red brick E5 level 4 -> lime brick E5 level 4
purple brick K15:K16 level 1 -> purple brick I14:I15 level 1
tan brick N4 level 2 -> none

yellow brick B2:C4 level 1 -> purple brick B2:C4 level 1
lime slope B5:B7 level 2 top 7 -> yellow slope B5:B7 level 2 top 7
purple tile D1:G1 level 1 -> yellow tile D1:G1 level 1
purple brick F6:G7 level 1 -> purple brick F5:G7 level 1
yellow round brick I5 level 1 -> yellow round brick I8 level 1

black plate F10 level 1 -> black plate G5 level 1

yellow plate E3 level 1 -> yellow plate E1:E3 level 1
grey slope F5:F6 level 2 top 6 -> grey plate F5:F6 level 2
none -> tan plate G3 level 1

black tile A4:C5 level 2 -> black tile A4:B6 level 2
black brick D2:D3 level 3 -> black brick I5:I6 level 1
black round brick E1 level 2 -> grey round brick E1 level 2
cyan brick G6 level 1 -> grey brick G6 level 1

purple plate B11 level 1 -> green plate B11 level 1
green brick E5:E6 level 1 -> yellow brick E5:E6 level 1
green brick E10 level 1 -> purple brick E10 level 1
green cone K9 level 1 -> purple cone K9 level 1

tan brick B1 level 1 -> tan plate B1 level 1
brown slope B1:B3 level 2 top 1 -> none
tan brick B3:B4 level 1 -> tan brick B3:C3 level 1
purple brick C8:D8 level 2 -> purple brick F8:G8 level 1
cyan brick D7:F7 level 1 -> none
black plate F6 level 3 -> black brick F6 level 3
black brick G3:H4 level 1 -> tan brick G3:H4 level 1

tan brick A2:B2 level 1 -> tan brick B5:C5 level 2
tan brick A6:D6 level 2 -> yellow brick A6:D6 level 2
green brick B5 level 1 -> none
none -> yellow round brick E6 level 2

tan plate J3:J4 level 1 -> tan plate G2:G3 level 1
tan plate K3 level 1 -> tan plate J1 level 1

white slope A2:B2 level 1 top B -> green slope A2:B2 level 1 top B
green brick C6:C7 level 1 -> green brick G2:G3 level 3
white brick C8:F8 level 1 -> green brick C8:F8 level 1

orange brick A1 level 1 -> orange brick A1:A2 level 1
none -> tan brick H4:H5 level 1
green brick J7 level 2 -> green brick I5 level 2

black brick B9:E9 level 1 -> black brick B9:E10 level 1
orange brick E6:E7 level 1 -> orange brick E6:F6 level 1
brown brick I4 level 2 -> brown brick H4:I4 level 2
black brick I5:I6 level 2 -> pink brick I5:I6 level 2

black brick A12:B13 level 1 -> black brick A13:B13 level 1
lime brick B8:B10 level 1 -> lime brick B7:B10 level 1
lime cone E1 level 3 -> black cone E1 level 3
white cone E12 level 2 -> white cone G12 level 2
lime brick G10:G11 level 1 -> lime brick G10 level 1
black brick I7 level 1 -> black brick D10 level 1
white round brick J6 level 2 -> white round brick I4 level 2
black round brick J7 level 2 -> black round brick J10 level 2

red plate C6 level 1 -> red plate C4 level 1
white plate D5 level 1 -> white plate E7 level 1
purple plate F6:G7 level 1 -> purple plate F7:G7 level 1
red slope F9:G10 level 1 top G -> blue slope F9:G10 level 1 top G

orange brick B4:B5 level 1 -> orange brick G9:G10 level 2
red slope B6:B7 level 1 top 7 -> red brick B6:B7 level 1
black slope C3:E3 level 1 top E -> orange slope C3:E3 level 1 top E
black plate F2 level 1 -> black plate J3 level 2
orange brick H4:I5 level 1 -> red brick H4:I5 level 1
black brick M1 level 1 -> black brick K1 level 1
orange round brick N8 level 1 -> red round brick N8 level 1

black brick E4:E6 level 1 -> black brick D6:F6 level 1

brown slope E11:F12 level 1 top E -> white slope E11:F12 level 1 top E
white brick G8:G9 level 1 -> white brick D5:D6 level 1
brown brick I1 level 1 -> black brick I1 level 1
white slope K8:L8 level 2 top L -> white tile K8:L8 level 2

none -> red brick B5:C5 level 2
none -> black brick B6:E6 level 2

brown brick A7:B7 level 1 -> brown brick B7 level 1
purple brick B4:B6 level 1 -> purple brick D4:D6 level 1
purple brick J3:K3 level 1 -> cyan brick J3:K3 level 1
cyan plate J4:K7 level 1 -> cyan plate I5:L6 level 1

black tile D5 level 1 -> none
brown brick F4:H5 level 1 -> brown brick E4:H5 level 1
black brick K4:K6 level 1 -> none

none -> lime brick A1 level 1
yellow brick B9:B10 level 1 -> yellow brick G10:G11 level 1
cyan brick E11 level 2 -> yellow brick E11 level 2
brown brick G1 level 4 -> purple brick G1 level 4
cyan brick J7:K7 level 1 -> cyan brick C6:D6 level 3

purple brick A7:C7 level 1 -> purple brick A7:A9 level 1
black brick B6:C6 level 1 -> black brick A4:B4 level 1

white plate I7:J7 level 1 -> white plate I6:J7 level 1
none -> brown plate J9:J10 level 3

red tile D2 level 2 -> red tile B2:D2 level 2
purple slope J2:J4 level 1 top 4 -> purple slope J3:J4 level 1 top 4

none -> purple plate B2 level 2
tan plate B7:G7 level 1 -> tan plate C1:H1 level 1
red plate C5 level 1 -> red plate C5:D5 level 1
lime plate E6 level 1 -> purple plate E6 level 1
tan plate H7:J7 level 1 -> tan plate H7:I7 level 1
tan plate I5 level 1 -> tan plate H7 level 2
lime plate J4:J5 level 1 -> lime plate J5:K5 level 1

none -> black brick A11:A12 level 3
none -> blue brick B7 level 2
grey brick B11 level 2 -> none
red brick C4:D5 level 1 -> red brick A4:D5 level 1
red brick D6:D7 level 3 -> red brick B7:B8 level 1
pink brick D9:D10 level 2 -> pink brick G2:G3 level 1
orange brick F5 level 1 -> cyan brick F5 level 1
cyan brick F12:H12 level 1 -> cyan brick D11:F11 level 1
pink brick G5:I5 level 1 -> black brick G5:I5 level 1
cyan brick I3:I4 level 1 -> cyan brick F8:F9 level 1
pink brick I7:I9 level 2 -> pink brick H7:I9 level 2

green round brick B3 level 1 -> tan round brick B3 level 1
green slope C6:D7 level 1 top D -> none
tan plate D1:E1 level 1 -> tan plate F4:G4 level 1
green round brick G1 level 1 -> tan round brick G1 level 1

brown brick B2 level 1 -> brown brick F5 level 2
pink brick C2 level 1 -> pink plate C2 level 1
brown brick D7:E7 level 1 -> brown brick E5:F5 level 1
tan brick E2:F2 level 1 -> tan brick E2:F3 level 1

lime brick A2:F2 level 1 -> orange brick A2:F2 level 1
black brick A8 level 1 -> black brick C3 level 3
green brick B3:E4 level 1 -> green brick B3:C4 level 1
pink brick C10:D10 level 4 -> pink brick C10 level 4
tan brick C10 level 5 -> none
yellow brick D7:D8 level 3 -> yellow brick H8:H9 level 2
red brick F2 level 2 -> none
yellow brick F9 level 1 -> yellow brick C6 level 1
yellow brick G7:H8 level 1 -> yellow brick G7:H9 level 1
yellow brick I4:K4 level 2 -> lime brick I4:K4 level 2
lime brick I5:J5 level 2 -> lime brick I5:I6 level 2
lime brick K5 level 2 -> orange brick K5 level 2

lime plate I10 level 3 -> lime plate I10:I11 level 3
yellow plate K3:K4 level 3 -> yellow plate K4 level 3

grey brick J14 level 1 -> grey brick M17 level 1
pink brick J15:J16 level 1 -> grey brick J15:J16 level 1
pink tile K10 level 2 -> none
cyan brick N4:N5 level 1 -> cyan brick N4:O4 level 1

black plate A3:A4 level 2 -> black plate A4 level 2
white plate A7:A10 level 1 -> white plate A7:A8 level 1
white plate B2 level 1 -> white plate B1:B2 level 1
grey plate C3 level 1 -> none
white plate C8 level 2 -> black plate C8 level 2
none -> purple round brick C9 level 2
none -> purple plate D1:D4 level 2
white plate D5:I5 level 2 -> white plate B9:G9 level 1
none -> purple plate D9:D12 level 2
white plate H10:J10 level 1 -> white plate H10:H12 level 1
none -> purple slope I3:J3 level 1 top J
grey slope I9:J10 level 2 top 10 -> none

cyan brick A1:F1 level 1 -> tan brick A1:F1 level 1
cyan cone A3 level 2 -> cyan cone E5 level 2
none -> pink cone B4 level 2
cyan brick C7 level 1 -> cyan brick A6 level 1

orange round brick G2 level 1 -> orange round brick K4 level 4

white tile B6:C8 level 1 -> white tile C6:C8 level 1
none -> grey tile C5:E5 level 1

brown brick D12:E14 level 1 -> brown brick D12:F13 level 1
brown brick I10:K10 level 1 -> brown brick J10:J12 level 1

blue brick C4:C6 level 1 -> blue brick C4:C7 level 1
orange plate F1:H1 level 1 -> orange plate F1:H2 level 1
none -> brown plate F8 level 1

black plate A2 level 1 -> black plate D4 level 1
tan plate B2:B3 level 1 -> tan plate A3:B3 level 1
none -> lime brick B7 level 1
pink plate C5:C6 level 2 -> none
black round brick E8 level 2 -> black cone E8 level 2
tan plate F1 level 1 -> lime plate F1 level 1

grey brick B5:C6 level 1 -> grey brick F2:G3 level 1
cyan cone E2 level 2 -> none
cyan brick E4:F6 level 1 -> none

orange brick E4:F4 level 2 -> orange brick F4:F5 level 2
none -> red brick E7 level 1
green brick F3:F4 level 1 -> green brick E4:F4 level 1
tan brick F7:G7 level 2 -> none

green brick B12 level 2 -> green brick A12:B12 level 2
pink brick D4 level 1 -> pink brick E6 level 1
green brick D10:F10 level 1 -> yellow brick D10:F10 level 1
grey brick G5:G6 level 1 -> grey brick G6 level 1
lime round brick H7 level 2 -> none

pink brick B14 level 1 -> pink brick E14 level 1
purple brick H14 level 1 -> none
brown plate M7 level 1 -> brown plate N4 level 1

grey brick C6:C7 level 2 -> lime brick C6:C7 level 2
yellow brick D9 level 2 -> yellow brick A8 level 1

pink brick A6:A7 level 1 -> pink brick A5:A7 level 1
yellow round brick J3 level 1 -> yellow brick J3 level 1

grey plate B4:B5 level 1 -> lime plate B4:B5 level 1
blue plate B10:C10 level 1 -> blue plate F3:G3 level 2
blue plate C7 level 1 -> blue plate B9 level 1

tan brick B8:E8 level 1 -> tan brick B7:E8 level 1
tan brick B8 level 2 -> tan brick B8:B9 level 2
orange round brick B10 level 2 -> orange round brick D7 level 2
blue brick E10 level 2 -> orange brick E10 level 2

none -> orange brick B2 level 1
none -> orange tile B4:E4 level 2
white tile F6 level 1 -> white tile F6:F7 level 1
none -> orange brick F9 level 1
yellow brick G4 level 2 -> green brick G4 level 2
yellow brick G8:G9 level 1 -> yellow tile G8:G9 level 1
┄┄┄┄┄┄┄┄┄┄┄┄┄┄┄┄┄┄┄┄
Task requirements:
Exactly as they stand, please print the lines from the first line of the records above down to the line that includes "lime slope B5:B7", both of those included and no others.

Result of this task:
red brick E5 level 4 -> lime brick E5 level 4
purple brick K15:K16 level 1 -> purple brick I14:I15 level 1
tan brick N4 level 2 -> none

yellow brick B2:C4 level 1 -> purple brick B2:C4 level 1
lime slope B5:B7 level 2 top 7 -> yellow slope B5:B7 level 2 top 7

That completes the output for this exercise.